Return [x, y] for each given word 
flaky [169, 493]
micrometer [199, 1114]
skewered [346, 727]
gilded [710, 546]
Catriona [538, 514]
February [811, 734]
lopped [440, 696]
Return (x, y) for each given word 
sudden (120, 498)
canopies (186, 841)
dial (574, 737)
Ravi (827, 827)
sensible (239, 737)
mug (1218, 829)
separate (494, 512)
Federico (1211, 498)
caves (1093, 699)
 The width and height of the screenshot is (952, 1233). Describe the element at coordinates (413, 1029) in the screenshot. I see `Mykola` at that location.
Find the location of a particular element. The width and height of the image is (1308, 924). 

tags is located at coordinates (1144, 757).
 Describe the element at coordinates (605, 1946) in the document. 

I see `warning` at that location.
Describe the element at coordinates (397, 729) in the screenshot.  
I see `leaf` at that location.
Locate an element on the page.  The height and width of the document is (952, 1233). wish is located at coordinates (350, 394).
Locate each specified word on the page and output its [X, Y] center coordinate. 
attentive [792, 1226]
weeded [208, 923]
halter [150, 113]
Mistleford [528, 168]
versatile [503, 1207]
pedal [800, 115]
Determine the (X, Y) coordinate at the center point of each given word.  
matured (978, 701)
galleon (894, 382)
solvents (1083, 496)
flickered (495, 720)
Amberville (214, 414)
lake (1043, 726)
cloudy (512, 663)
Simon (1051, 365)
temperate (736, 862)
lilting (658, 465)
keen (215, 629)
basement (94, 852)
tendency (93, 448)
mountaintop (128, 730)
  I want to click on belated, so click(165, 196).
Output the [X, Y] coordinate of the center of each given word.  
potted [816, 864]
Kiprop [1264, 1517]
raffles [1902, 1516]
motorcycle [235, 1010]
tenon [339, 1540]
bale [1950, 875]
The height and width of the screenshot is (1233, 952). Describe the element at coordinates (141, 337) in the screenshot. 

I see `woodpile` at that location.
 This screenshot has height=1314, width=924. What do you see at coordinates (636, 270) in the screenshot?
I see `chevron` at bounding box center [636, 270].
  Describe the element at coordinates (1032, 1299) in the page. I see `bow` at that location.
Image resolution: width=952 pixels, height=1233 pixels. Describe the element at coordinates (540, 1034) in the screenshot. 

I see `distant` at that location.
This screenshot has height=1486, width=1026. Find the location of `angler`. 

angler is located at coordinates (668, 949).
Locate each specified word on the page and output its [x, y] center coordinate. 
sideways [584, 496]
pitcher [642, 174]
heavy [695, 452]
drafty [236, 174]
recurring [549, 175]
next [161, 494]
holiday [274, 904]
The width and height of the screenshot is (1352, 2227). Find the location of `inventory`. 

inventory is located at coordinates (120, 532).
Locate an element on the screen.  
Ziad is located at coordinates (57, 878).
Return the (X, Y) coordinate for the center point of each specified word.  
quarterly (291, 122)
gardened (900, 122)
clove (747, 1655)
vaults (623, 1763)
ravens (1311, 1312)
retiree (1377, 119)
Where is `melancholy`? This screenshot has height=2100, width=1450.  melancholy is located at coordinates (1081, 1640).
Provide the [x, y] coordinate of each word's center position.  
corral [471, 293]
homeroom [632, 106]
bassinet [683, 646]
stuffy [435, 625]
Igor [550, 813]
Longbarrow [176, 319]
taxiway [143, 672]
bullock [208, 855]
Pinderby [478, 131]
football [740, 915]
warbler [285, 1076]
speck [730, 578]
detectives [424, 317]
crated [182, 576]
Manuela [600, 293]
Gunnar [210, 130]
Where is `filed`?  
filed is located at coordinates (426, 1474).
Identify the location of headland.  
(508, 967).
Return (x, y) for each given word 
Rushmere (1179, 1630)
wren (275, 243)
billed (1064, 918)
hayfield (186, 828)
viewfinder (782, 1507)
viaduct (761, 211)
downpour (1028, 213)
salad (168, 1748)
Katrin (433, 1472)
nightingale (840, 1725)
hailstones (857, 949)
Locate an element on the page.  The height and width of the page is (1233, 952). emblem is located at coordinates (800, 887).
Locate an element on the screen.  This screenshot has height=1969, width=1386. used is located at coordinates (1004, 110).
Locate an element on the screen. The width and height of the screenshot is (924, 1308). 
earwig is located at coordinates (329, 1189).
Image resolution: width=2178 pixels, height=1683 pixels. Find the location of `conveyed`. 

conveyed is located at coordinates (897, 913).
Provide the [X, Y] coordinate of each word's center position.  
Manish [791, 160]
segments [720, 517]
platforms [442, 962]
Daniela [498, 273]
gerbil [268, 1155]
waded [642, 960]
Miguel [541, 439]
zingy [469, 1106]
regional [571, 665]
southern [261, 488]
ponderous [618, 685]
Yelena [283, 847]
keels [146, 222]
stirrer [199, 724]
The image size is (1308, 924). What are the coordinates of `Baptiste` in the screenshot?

#### [THE TASK]
Return every line of the rows above that contains the string "Describe". Case counts.

#### [THE COMPLETED TASK]
 The width and height of the screenshot is (952, 1233). Describe the element at coordinates (413, 1029) in the screenshot. I see `Mykola` at that location.
 Describe the element at coordinates (605, 1946) in the document. 
Describe the element at coordinates (397, 729) in the screenshot.  
The height and width of the screenshot is (1233, 952). Describe the element at coordinates (141, 337) in the screenshot. 
  Describe the element at coordinates (1032, 1299) in the page. I see `bow` at that location.
Image resolution: width=952 pixels, height=1233 pixels. Describe the element at coordinates (540, 1034) in the screenshot. 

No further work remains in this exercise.